→ **Your assignment**
Could you reproduce, word for word, everything below from the line containing "camera: 100 degrees right, 5 degrees down" down to the line containing "(486, 397) = (276, 418): black", with both of those lines included and no others?

→ **Data to process**
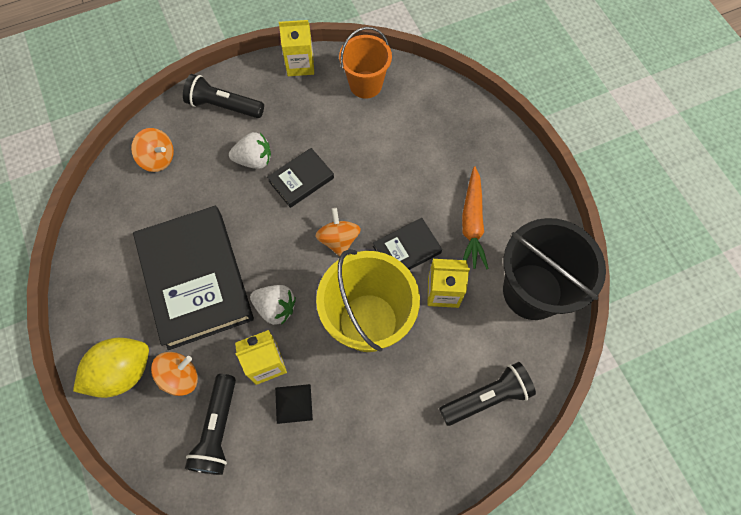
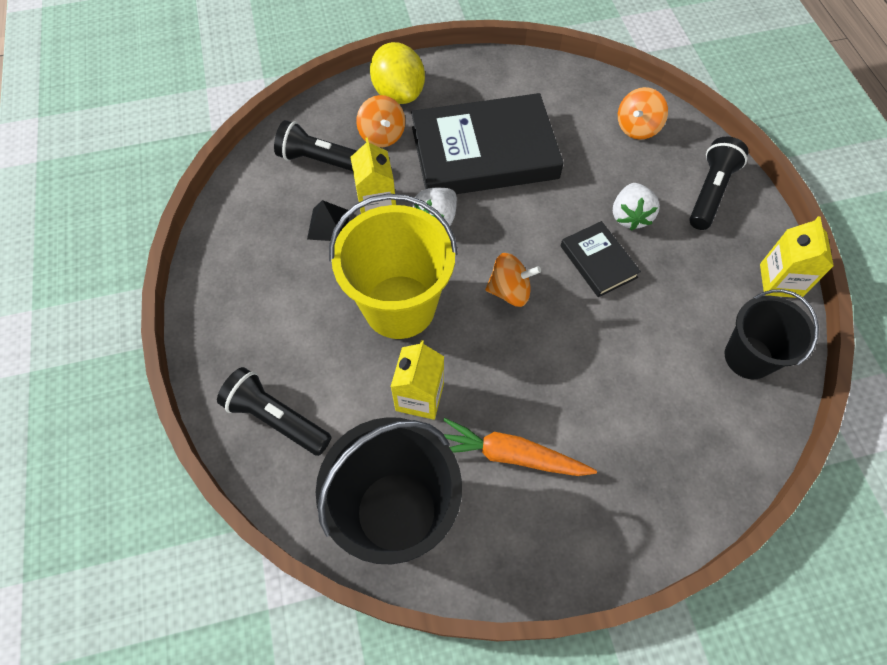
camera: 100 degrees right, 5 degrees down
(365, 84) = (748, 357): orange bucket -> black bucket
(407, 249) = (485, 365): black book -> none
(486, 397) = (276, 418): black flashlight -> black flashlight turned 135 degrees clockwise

==

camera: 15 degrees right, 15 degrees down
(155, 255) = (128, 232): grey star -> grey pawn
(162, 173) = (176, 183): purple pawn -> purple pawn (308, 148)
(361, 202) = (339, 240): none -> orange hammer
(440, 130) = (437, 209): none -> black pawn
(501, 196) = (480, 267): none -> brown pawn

---

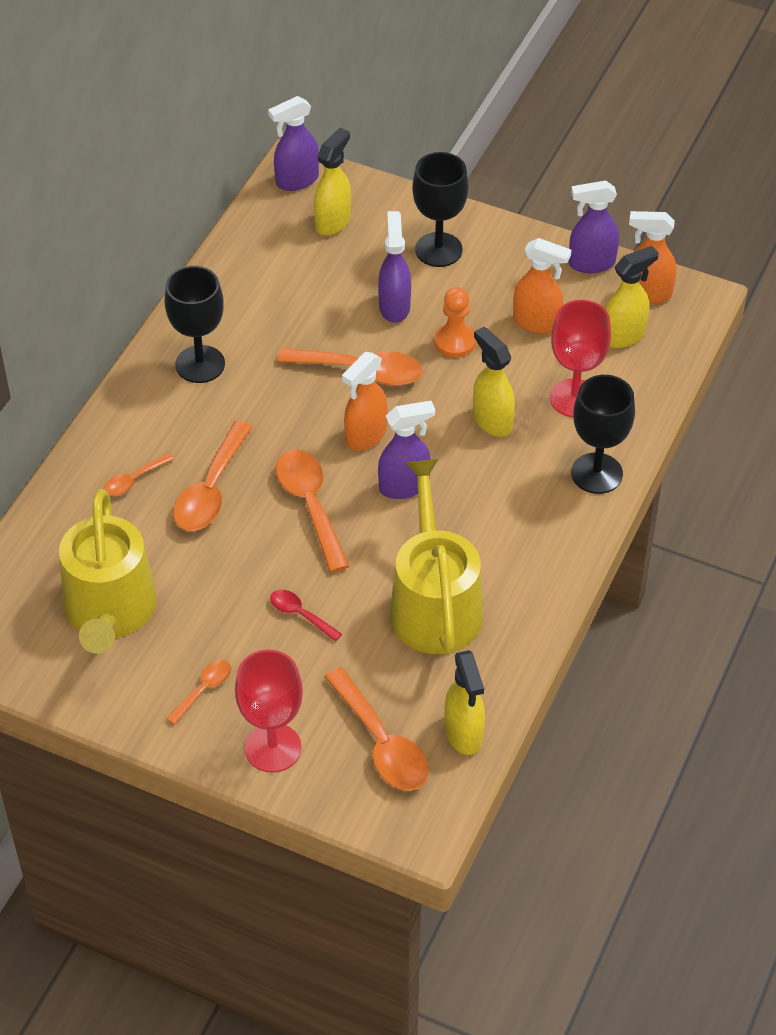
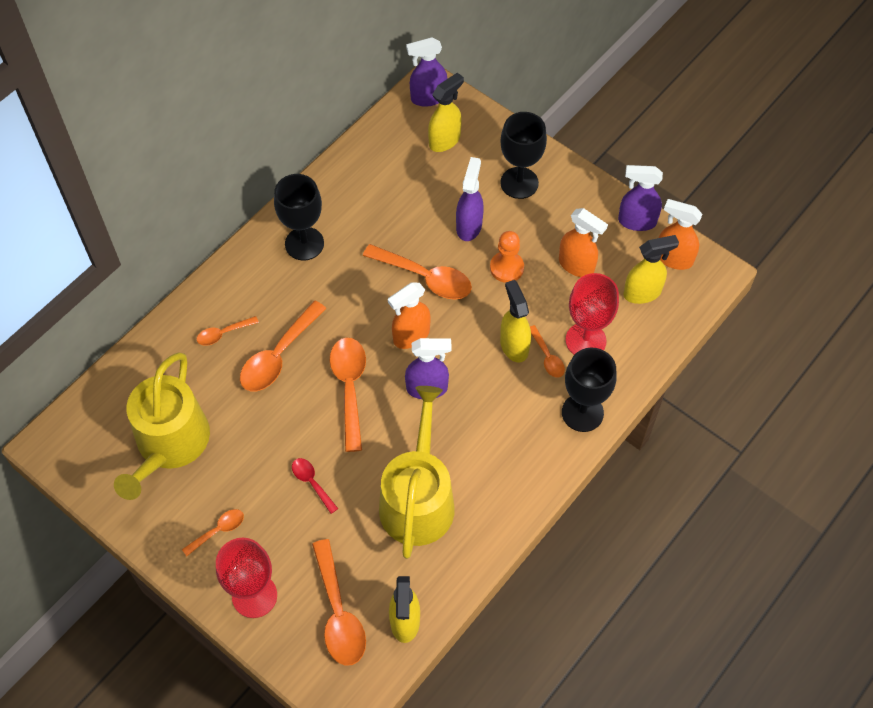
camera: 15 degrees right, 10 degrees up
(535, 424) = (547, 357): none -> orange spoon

→ **Task response**
camera: 100 degrees right, 5 degrees down
(365, 84) = (748, 357): orange bucket -> black bucket
(407, 249) = (485, 365): black book -> none
(486, 397) = (276, 418): black flashlight -> black flashlight turned 135 degrees clockwise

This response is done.